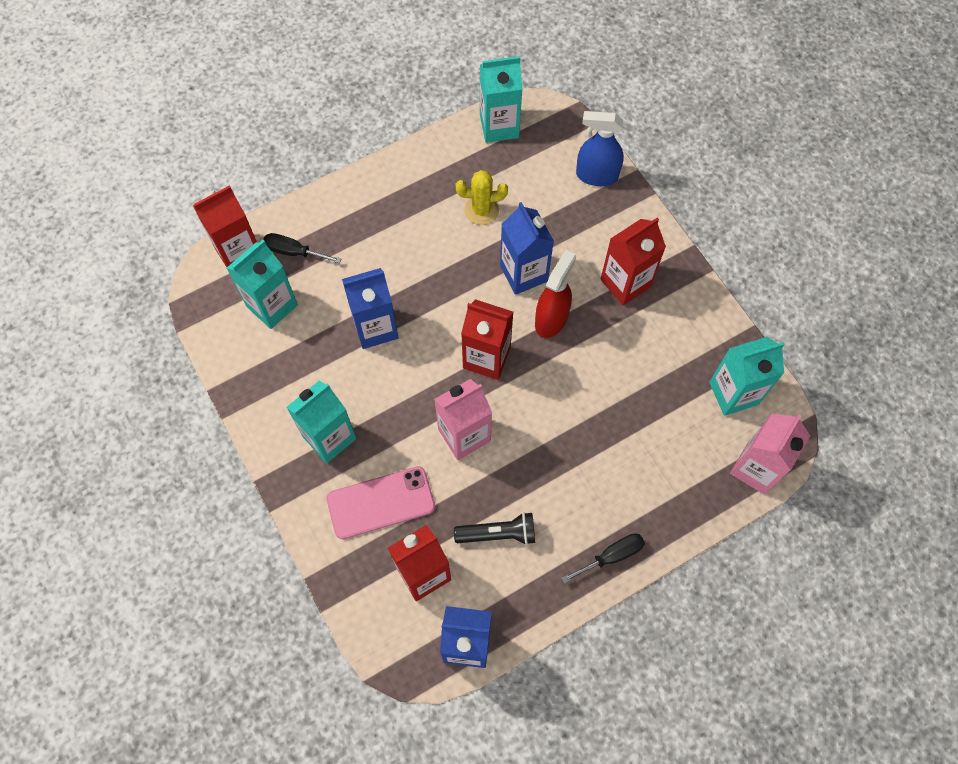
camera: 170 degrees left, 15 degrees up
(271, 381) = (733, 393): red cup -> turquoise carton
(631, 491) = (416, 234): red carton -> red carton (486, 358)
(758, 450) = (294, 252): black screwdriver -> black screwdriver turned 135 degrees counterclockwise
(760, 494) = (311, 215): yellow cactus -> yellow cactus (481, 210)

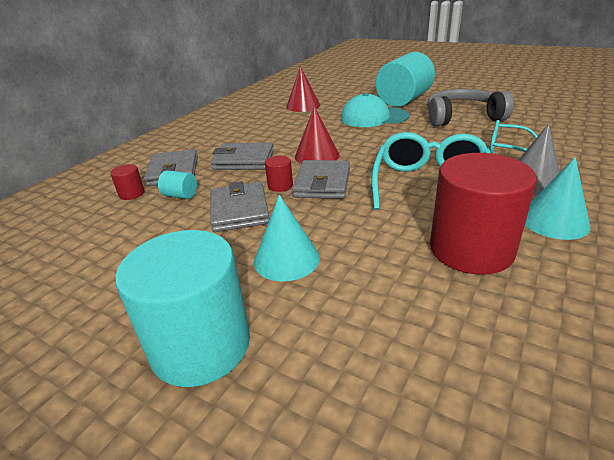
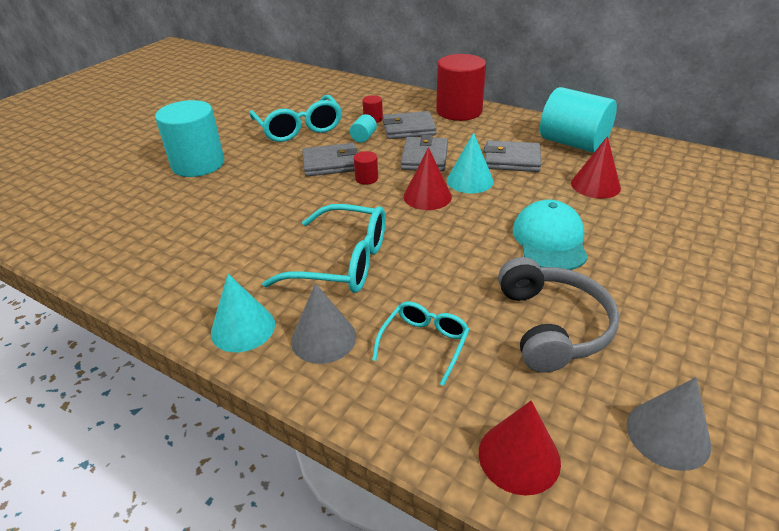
camera: 90 degrees right, 5 degrees up
(121, 248) = (299, 128): none -> turquoise glasses
(286, 259) = (258, 185): turquoise cone -> turquoise cone (470, 181)
(322, 183) = (364, 199): grey wallet -> grey wallet (511, 160)
(403, 100) = (637, 276): turquoise cylinder -> turquoise cylinder (573, 143)
(471, 249) = (227, 267): red cylinder -> red cylinder (459, 111)
(521, 100) = (668, 434): none -> grey cone
(569, 124) = (519, 457): none -> red cone

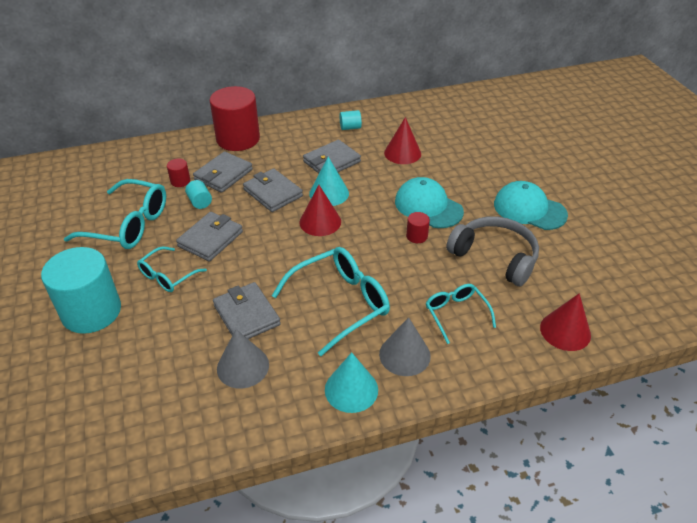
camera: 50 degrees left, 5 degrees up
(268, 170) = (167, 276): none -> turquoise glasses
(269, 224) = (246, 315): none -> grey wallet
(366, 178) = (258, 234): red cylinder -> red cylinder (416, 236)
(573, 143) = (350, 127): turquoise cylinder -> turquoise cylinder, size x0.42
(668, 434) = (596, 273): grey cone -> grey cone (243, 366)
(675, 311) = (529, 209): none -> turquoise cap

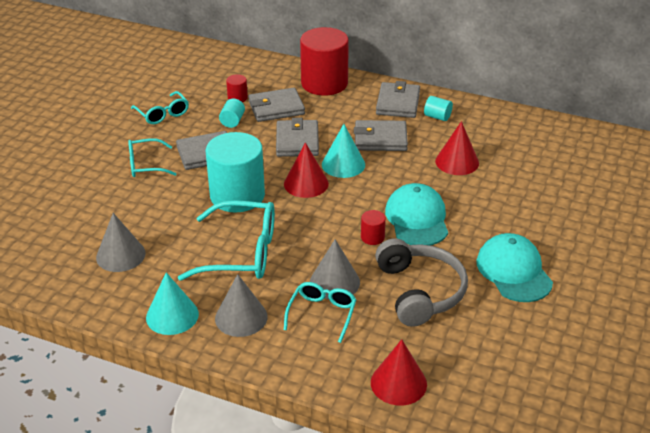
camera: 40 degrees right, 5 degrees down
(91, 312) = (71, 163): turquoise cylinder -> turquoise cylinder (237, 196)
(129, 225) = (163, 114): turquoise glasses -> turquoise glasses, size x0.58
(246, 315) = (165, 222): grey wallet -> grey wallet (398, 103)
(434, 284) = (334, 282): none -> grey cone

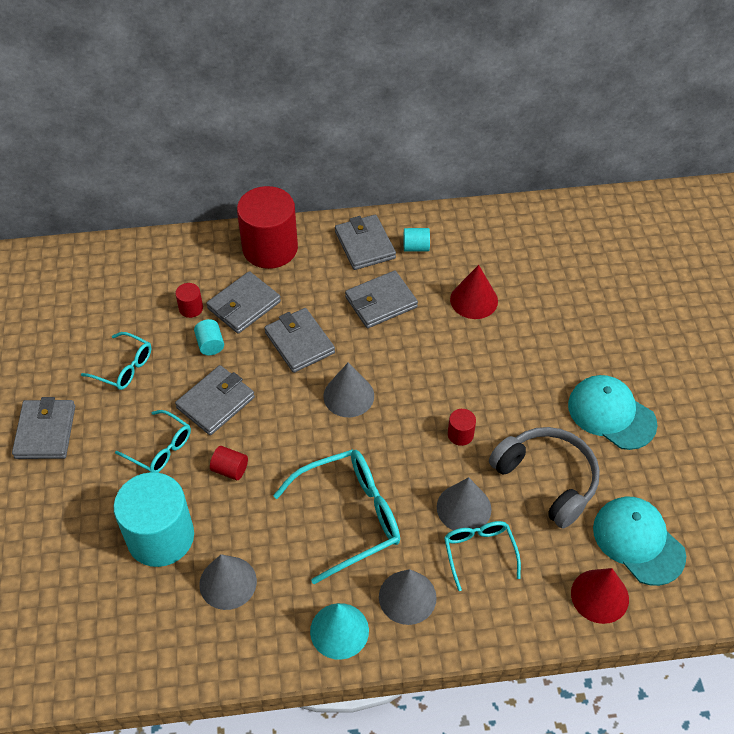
camera: 30 degrees left, 15 degrees up
(81, 129) = (45, 432): none -> grey wallet
(145, 165) = (160, 449): turquoise glasses -> turquoise glasses turned 105 degrees counterclockwise
(181, 193) = (230, 469): none -> red cylinder
(237, 196) = (291, 445): turquoise cylinder -> turquoise cylinder (160, 537)
(306, 183) = (348, 396): red cone -> grey cone
(343, 164) = (367, 353): turquoise cone -> none
(417, 219) = (485, 391): turquoise cap -> turquoise cap (638, 541)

= Problem =
Lines with the word "grey": copy each one from the data above.

= Result of this exercise =
(322, 183) = (364, 199): grey wallet -> grey wallet (511, 160)
(521, 100) = (668, 434): none -> grey cone
(269, 224) = (246, 315): none -> grey wallet
(668, 434) = (596, 273): grey cone -> grey cone (243, 366)
(246, 315) = (165, 222): grey wallet -> grey wallet (398, 103)
(434, 284) = (334, 282): none -> grey cone
(81, 129) = (45, 432): none -> grey wallet
(306, 183) = (348, 396): red cone -> grey cone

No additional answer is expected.